=== Begin Enclosure ===
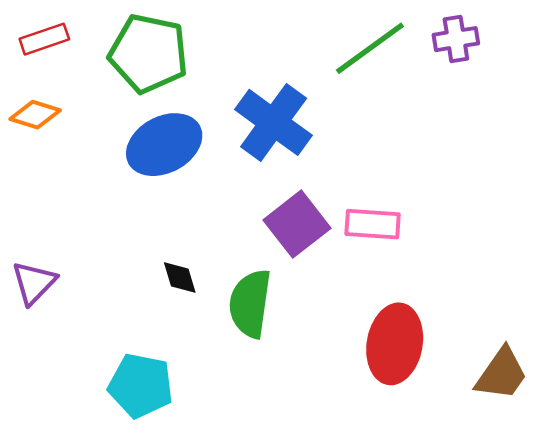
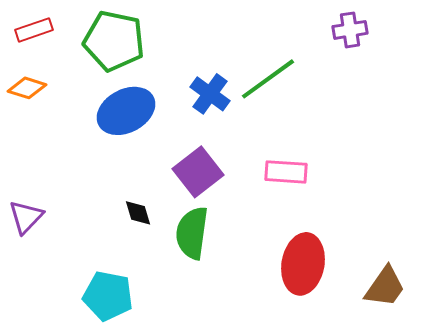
green line: (370, 48) -> (268, 79), moved
blue cross: (274, 122) -> (210, 94), size x0.7
purple square: (297, 224) -> (198, 172), moved

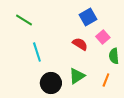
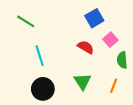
green triangle: (77, 76) -> (82, 81), turned -30
black circle: (51, 83) -> (43, 89), moved

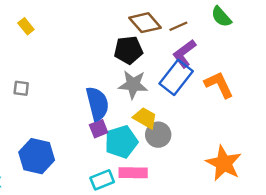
=== End Enclosure ===
**WHAT THIS TASK INVOLVES**. All the material above must be copied exactly, and no picture belongs in the copy.

**SOLUTION TO THIS TASK**.
green line: (370, 48) -> (268, 79), moved
blue cross: (274, 122) -> (210, 94), size x0.7
purple square: (297, 224) -> (198, 172), moved

green triangle: (77, 76) -> (82, 81), turned -30
black circle: (51, 83) -> (43, 89), moved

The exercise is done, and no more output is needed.